YOUR OBJECTIVE
In the entries that follow, the lines from the one with "skillet (pink) [607, 339]" through the one with "car (orange) [750, 405] -> none" are the ones to write out, exactly and with both ends included. Nothing else should appear.

::: SOURCE RECORDS :::

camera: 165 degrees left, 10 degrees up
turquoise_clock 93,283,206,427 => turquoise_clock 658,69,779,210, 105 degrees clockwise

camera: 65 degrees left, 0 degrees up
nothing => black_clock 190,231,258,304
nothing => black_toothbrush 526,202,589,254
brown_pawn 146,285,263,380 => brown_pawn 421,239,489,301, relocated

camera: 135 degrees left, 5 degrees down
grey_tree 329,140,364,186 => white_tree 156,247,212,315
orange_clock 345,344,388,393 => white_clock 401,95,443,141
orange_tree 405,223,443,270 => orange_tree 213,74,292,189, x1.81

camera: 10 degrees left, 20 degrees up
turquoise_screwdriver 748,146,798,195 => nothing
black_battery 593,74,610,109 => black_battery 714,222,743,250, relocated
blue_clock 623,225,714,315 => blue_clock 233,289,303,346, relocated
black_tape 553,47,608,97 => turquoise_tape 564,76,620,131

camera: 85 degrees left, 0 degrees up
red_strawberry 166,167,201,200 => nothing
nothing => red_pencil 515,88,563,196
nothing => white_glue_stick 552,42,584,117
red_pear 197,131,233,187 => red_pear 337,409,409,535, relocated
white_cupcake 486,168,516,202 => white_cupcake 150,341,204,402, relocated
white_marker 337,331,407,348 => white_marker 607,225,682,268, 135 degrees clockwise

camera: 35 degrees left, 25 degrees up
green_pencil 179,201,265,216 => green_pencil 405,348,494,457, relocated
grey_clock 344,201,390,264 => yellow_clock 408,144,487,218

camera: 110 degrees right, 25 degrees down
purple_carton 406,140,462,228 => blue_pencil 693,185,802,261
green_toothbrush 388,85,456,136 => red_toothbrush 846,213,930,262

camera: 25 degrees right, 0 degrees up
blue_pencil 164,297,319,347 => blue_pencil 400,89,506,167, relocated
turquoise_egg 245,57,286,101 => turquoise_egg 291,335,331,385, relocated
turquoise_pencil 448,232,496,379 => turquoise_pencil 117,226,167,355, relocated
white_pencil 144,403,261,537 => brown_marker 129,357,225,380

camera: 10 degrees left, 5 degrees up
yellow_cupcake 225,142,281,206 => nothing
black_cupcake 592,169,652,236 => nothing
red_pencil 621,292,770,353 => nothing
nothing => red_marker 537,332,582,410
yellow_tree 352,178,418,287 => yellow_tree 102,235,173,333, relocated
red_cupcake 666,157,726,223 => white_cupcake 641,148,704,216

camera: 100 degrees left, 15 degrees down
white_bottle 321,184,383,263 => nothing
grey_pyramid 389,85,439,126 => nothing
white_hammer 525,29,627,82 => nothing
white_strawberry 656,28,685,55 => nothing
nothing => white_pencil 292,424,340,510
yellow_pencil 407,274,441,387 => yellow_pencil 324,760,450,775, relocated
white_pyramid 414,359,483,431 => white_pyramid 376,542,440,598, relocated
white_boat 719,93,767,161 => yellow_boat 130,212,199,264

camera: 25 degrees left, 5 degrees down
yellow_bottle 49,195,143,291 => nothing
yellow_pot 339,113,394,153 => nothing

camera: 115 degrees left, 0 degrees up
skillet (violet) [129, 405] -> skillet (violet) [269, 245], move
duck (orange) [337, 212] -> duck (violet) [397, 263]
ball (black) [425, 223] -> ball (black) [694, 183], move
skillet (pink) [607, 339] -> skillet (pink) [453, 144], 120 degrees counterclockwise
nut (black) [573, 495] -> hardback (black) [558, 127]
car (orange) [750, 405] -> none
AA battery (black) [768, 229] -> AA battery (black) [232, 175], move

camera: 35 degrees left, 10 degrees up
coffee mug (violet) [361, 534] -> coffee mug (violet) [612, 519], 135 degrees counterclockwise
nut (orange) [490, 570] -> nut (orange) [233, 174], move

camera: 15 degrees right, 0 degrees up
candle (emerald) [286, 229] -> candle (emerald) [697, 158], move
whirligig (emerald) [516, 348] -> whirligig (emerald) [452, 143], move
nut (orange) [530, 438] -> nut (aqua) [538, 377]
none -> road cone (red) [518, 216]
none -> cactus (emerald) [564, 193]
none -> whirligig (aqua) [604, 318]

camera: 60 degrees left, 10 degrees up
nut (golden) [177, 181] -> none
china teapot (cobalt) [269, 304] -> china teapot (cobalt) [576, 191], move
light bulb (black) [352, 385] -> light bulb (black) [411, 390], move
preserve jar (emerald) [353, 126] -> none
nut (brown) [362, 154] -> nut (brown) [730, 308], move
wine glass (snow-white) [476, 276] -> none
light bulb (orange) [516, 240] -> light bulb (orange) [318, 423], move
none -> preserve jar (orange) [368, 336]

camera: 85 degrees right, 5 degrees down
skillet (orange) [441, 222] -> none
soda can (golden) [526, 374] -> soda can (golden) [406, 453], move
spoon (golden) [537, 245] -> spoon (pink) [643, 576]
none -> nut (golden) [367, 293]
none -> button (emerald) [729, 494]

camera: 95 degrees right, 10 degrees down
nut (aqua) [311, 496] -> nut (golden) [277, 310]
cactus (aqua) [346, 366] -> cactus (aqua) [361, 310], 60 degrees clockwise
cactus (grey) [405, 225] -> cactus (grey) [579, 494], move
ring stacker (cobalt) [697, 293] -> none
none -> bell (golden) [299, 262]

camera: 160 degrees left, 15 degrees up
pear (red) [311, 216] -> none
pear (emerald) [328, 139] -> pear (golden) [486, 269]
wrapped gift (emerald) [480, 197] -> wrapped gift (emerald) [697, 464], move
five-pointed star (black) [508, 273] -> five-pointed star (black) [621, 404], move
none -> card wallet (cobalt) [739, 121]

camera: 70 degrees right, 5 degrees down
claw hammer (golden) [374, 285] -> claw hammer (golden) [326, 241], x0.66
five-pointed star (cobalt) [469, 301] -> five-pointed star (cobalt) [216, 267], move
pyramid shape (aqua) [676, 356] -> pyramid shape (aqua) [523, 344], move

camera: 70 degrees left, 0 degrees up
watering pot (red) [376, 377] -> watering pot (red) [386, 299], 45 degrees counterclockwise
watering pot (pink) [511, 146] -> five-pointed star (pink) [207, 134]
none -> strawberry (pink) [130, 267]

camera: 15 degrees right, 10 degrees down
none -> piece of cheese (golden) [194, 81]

:::

WRITTEN ANSWER
skillet (pink) [607, 339] -> skillet (pink) [453, 144], 120 degrees counterclockwise
nut (black) [573, 495] -> hardback (black) [558, 127]
car (orange) [750, 405] -> none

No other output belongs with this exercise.